### INSTRUCTIONS TO FOLLOW
With pictures omitted, restate the data word for word.

### PROVIDED RECORDS
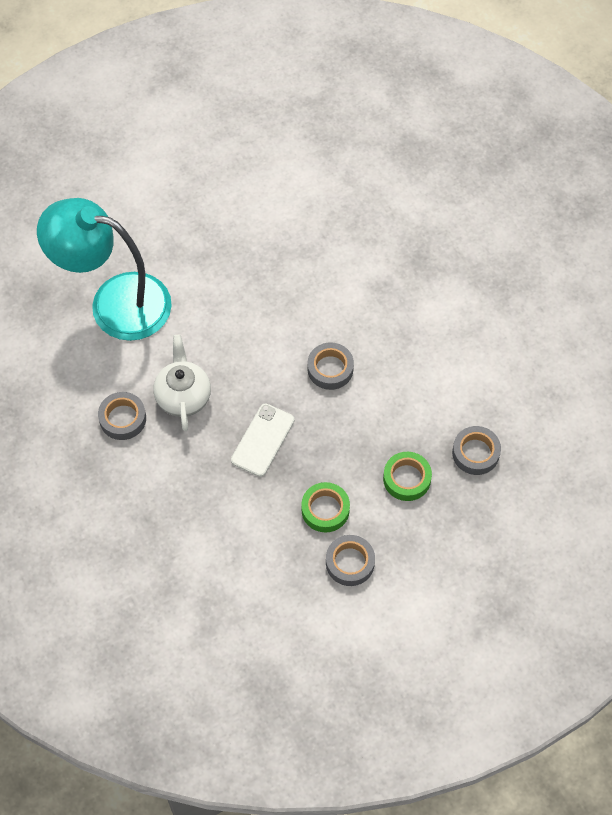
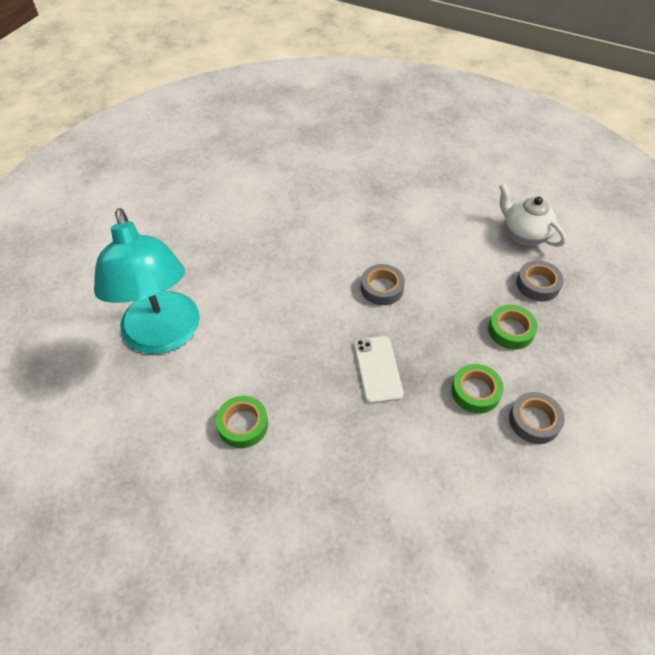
camera: 35 degrees left, 10 degrees down
(114, 302) = (164, 336): turquoise lamp -> turquoise lamp turned 90 degrees counterclockwise
(122, 418) = (243, 425): grey tape -> green tape
(183, 396) = (282, 375): white teapot -> white teapot (524, 234)

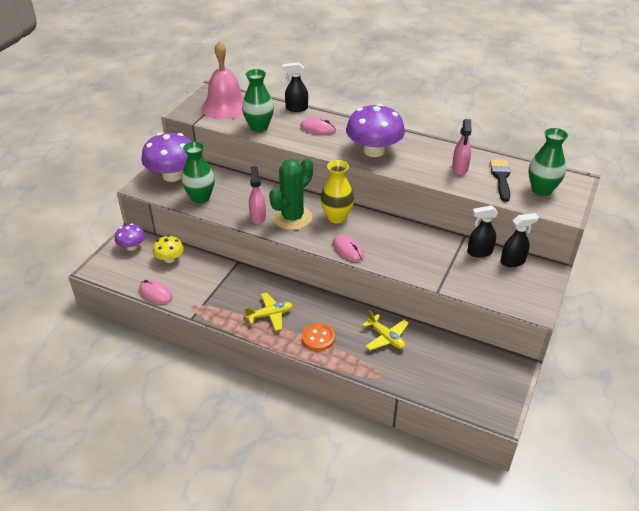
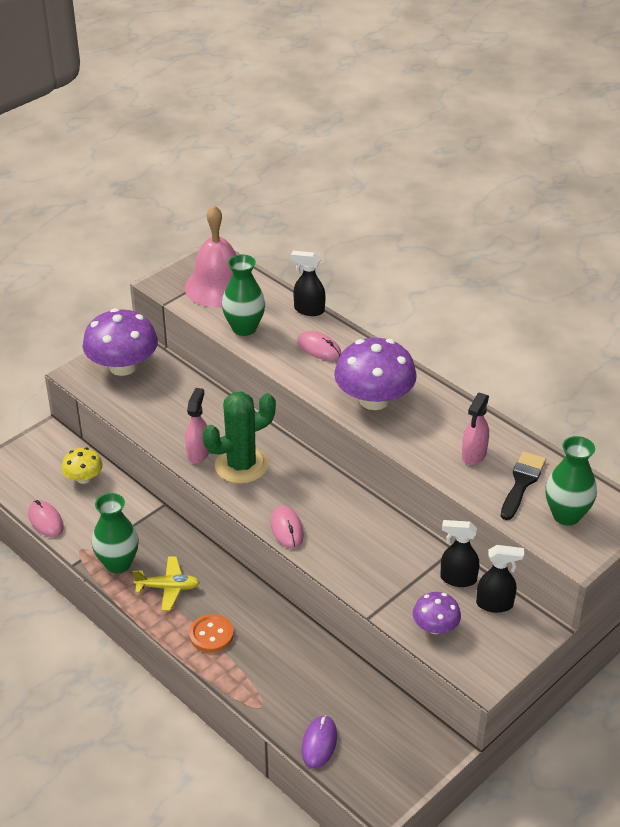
camera: 20 degrees right, 0 degrees up
(132, 246) = (46, 449): purple mushroom -> purple mushroom (435, 627)
(200, 198) = (141, 408): green vase -> green vase (118, 563)
(336, 217) = (298, 479): yellow vase -> none
(386, 337) = (296, 659): yellow plane -> none
(434, 389) = (319, 743): none -> purple mouse

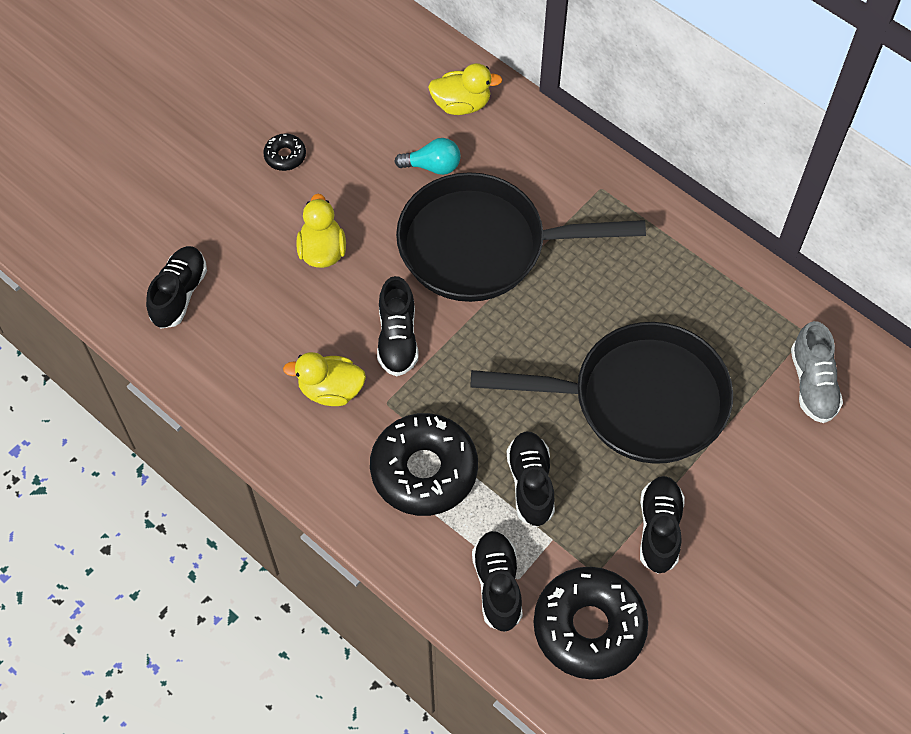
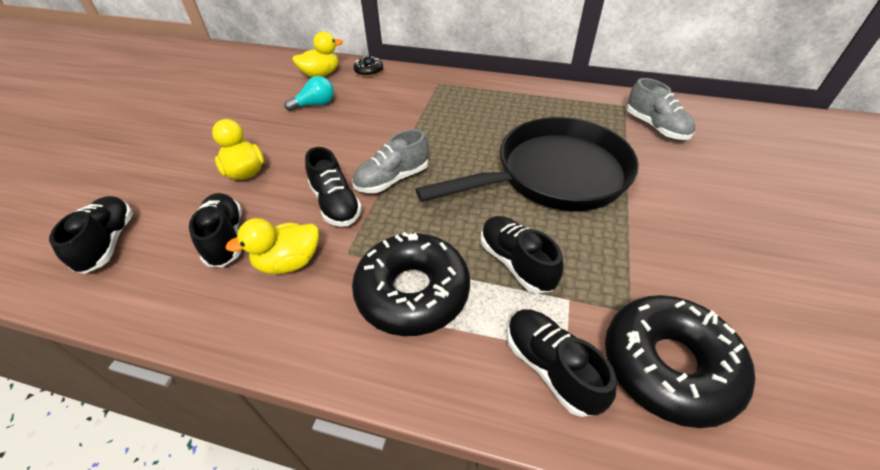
camera: 25 degrees left, 15 degrees down
(285, 156) = (195, 130): black donut -> black donut (369, 71)
(468, 329) = (392, 179): none -> grey shoe
(482, 246) = (375, 131): black pan -> none
(659, 529) = (647, 252): black shoe -> black shoe (225, 238)

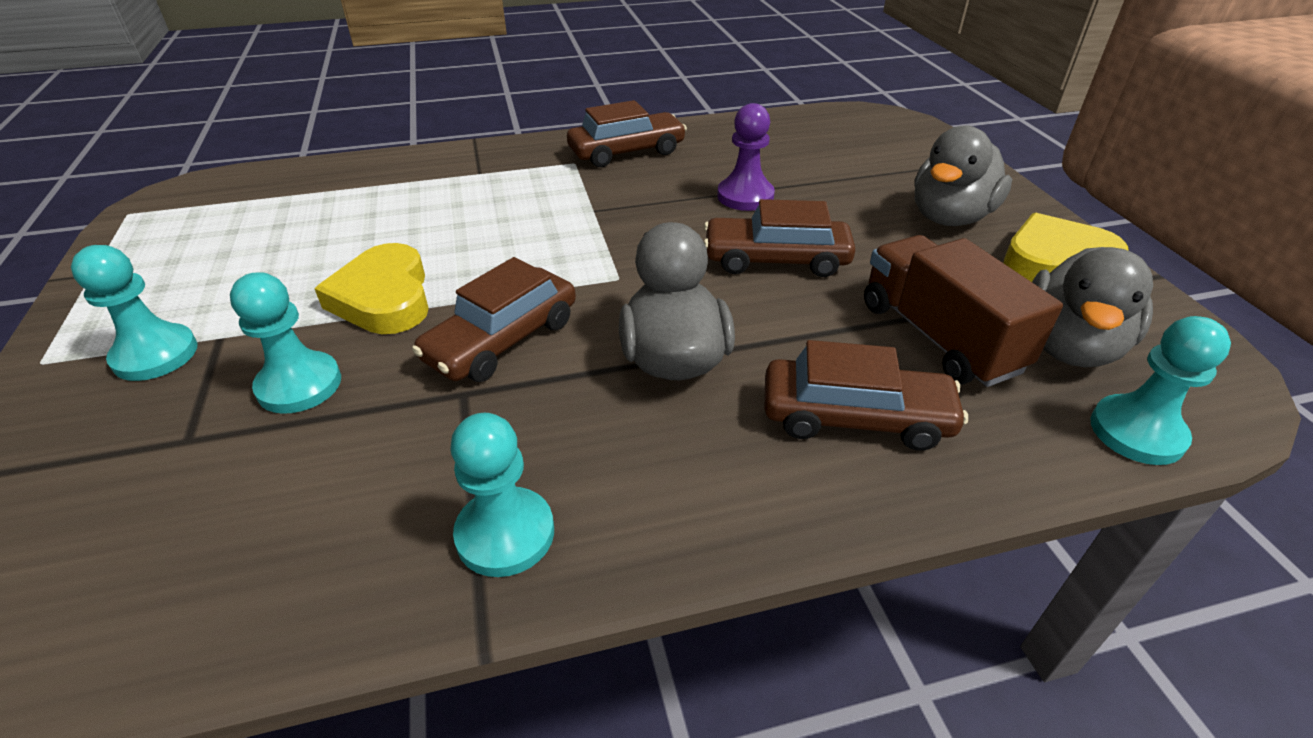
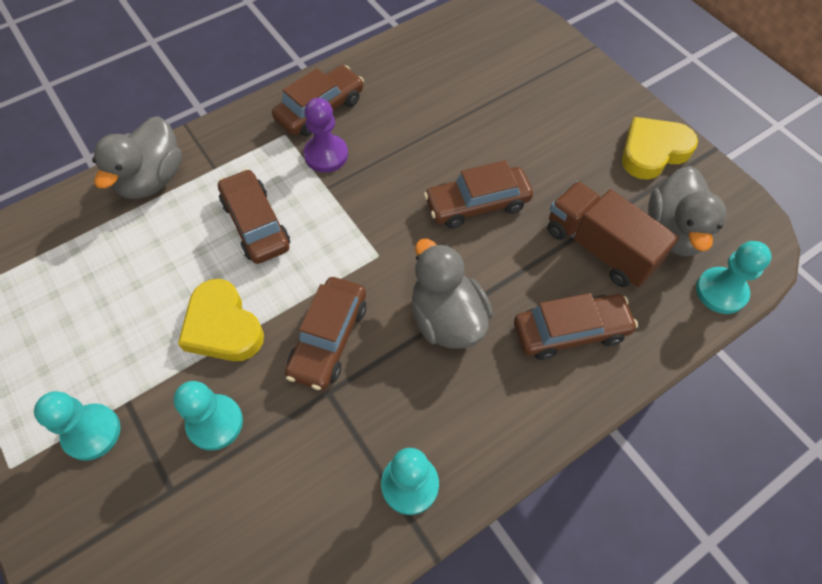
camera: 20 degrees left, 20 degrees up
(490, 222) = (256, 224): none -> brown car
(745, 196) = (431, 140): purple pawn -> purple pawn (326, 155)
(949, 217) = (578, 125): grey duck -> grey duck (152, 179)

### FINAL ANSWER
camera: 35 degrees left, 10 degrees down
(114, 302) = (164, 336): turquoise lamp -> turquoise lamp turned 90 degrees counterclockwise
(122, 418) = (243, 425): grey tape -> green tape
(183, 396) = (282, 375): white teapot -> white teapot (524, 234)

camera: 20 degrees right, 0 degrees up
(132, 246) = (46, 449): purple mushroom -> purple mushroom (435, 627)
(200, 198) = (141, 408): green vase -> green vase (118, 563)
(336, 217) = (298, 479): yellow vase -> none
(386, 337) = (296, 659): yellow plane -> none
(434, 389) = (319, 743): none -> purple mouse

camera: 25 degrees left, 15 degrees down
(285, 156) = (195, 130): black donut -> black donut (369, 71)
(468, 329) = (392, 179): none -> grey shoe
(482, 246) = (375, 131): black pan -> none
(659, 529) = (647, 252): black shoe -> black shoe (225, 238)

camera: 20 degrees left, 20 degrees up
(490, 222) = (256, 224): none -> brown car
(745, 196) = (431, 140): purple pawn -> purple pawn (326, 155)
(949, 217) = (578, 125): grey duck -> grey duck (152, 179)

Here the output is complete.